GIVEN MATERIAL:
•••••

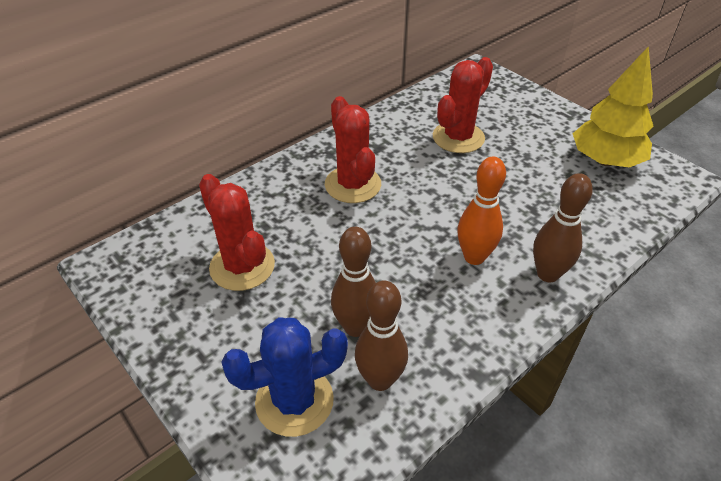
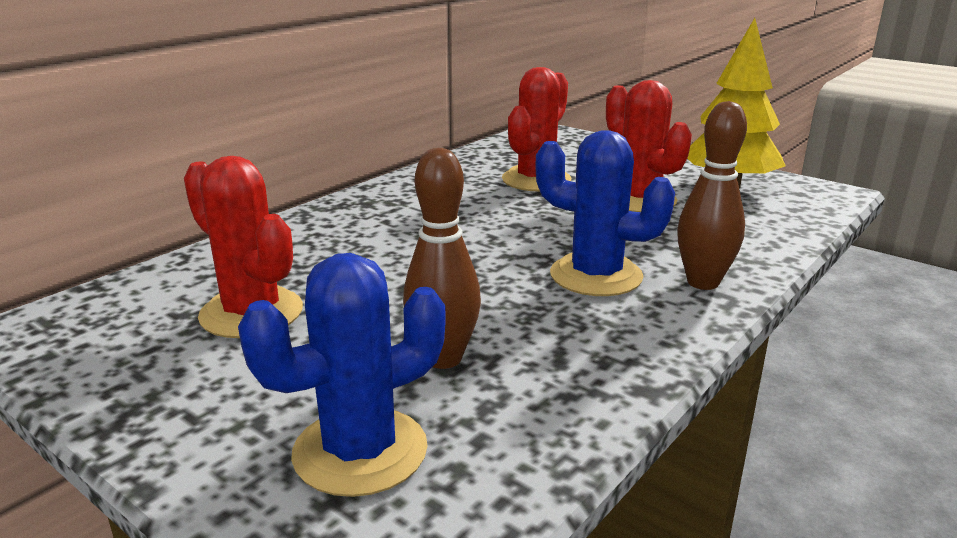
camera: 10 degrees left, 20 degrees down
(353, 184) = (405, 226): red cactus -> red cactus (638, 200)
(380, 380) = (497, 411): brown bowling pin -> none
(474, 257) = (596, 276): orange bowling pin -> blue cactus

•••••

EXERCISE AIM: Return every line above exactly, omitting images.

RESPONSE TO THE EXERCISE:
camera: 10 degrees left, 20 degrees down
(353, 184) = (405, 226): red cactus -> red cactus (638, 200)
(380, 380) = (497, 411): brown bowling pin -> none
(474, 257) = (596, 276): orange bowling pin -> blue cactus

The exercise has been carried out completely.